__Required work__.
Lines in the listing below that include the word "none" need to be copied.

__Given entries__.
_ _ _ _ _ _ _

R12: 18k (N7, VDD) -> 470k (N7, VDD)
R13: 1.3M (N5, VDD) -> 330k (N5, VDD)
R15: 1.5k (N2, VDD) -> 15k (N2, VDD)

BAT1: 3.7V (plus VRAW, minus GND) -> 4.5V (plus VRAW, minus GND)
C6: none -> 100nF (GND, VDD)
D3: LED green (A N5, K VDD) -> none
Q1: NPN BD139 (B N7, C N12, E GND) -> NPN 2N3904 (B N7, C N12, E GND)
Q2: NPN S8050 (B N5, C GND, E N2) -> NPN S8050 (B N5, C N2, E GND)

_ _ _ _ _ _ _

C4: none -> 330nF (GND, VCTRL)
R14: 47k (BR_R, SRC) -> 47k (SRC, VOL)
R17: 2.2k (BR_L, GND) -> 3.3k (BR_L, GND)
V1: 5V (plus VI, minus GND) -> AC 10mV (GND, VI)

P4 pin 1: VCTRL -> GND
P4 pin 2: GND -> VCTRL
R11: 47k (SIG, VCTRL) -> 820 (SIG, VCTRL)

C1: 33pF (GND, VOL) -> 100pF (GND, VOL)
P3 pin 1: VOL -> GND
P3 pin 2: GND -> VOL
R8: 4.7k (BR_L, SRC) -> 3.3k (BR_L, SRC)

_ _ _ _ _ _ _

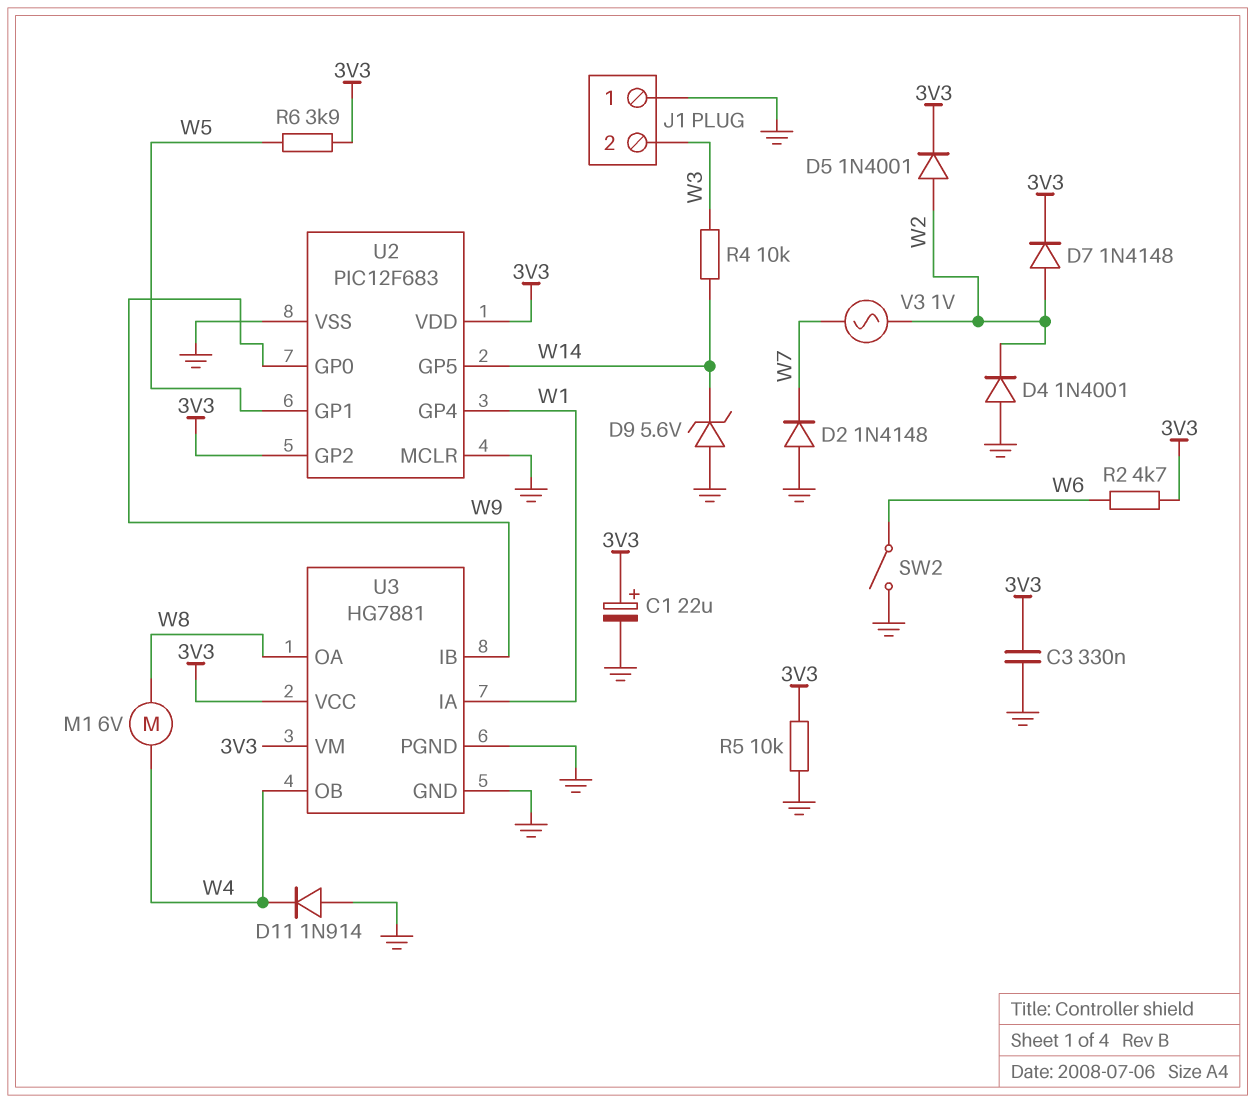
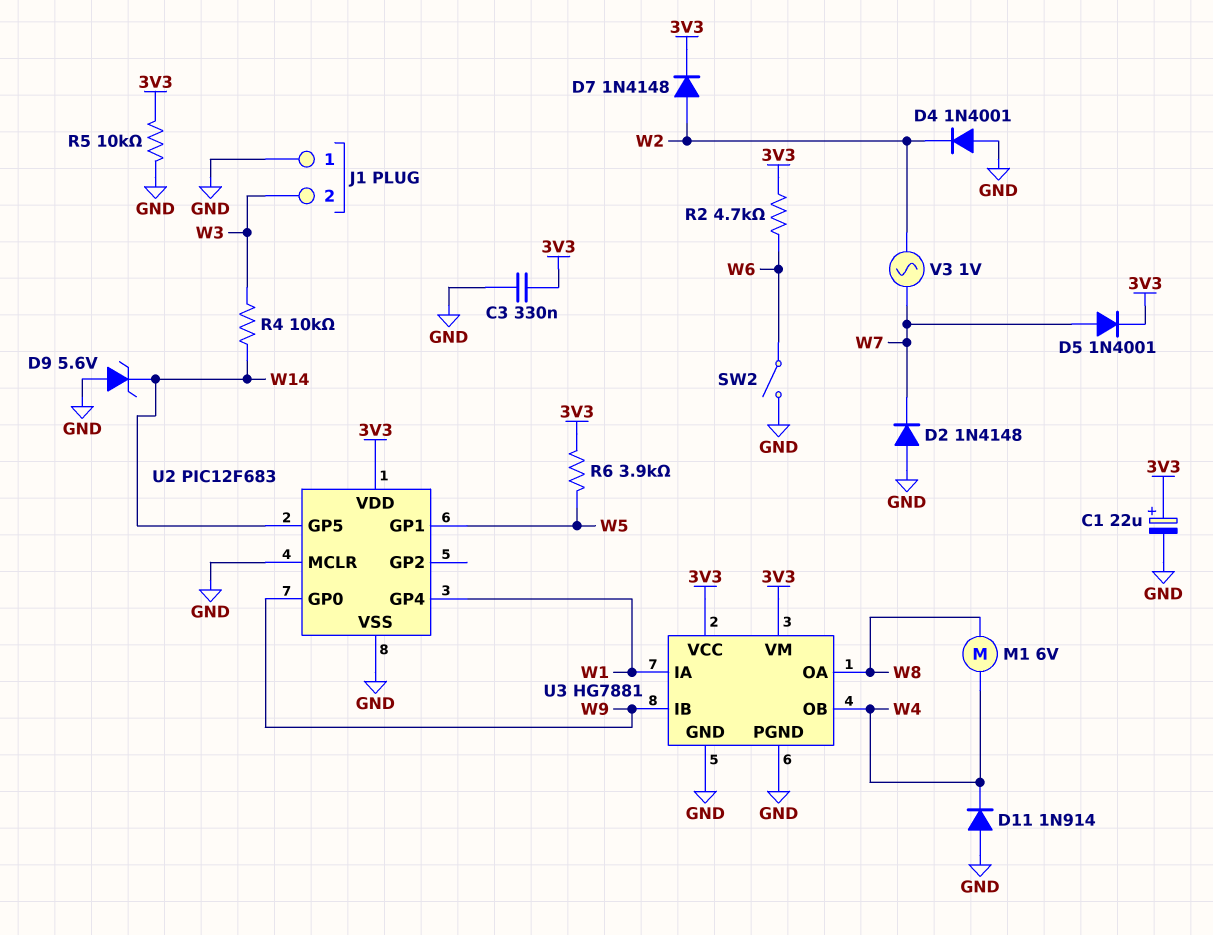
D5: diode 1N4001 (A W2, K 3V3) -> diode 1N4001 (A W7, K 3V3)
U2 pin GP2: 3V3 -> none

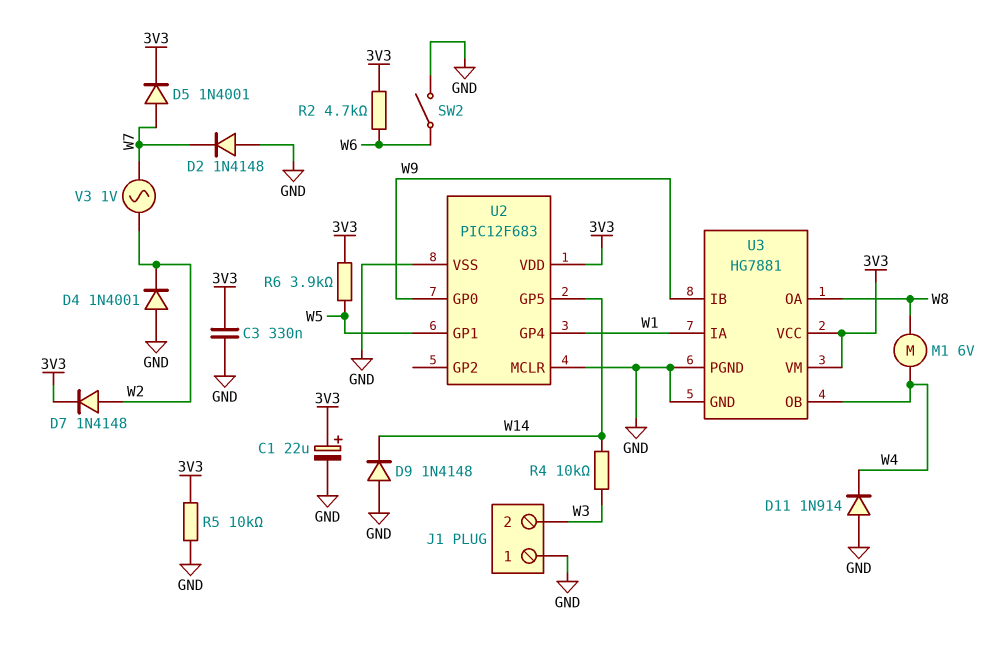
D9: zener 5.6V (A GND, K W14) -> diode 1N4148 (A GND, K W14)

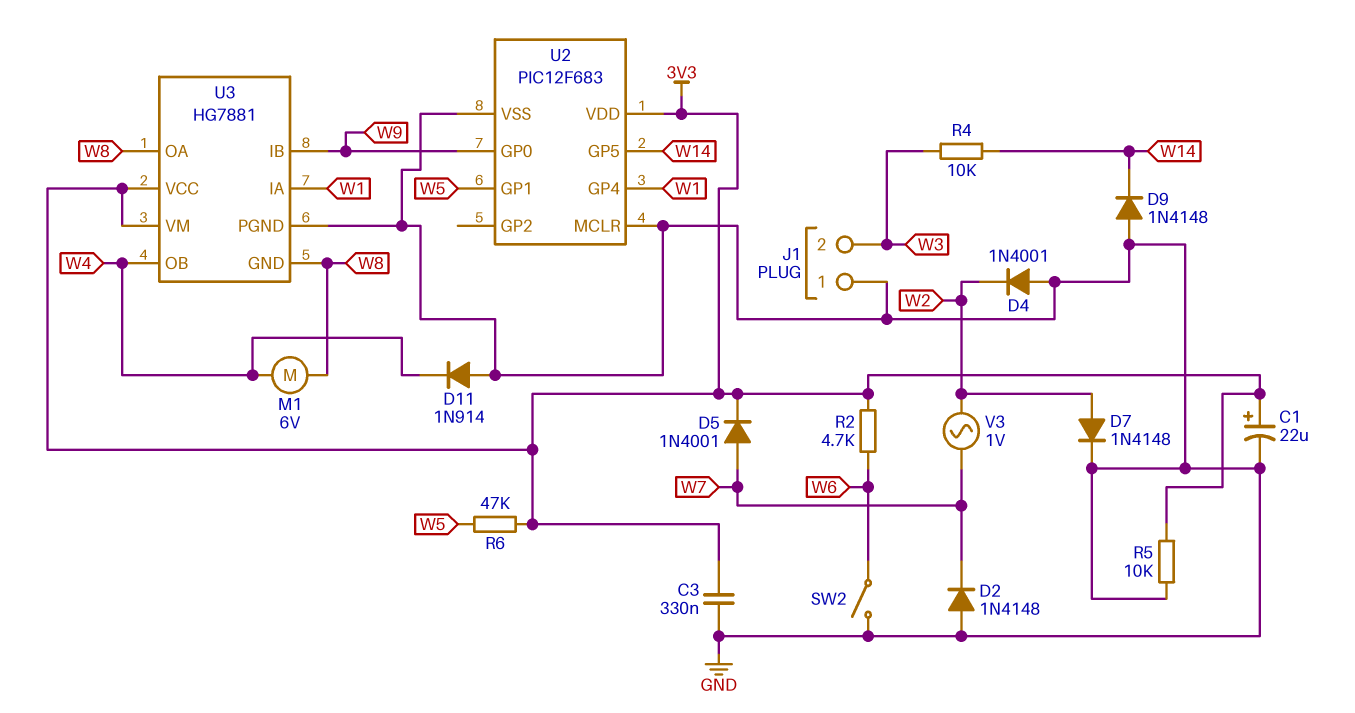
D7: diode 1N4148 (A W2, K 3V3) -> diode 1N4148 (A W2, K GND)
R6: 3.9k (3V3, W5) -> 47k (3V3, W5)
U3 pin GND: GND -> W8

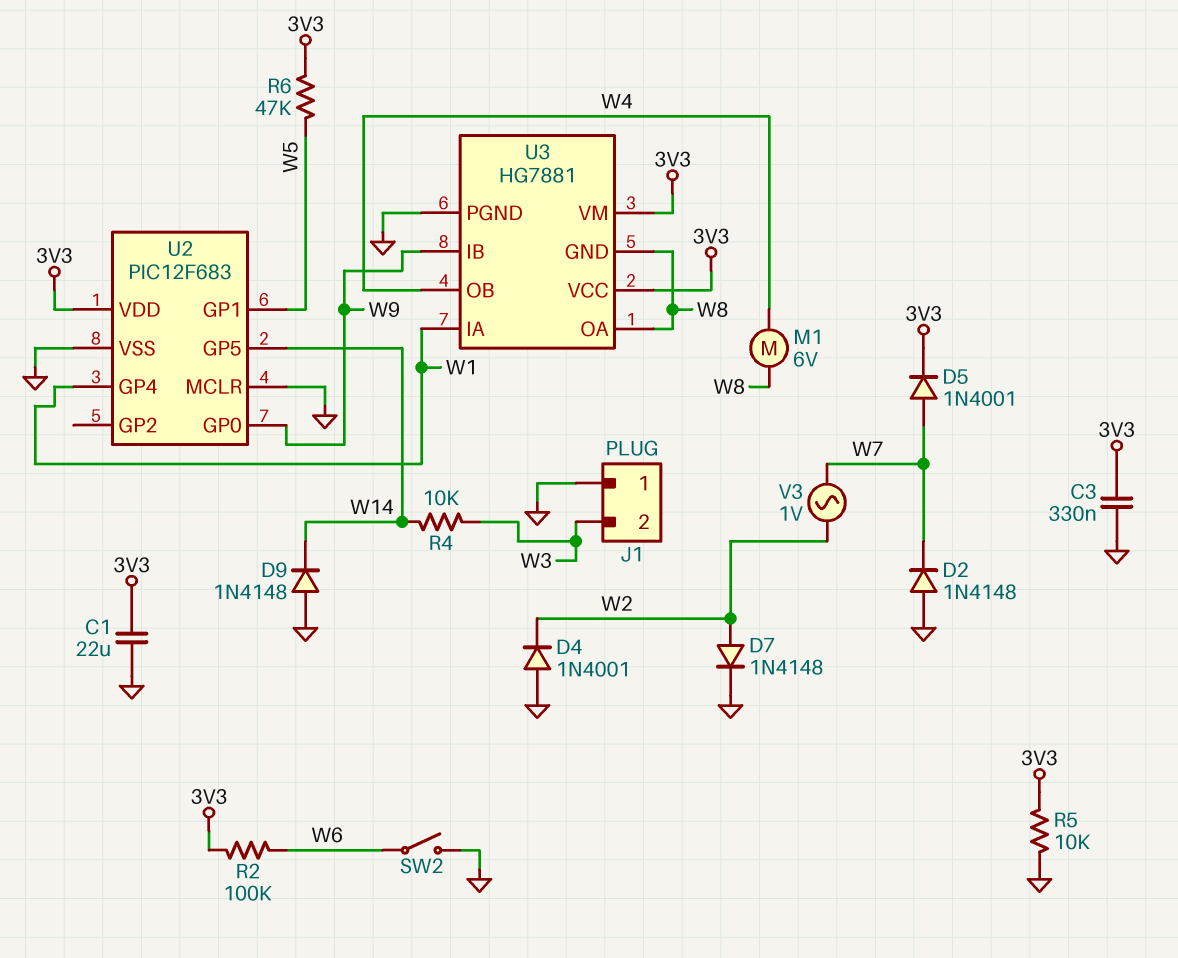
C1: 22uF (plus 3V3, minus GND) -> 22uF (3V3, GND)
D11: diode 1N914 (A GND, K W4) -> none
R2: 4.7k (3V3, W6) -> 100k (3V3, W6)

_ _ _ _ _ _ _

__Reply to the task__.
C6: none -> 100nF (GND, VDD)
D3: LED green (A N5, K VDD) -> none
C4: none -> 330nF (GND, VCTRL)
U2 pin GP2: 3V3 -> none
D11: diode 1N914 (A GND, K W4) -> none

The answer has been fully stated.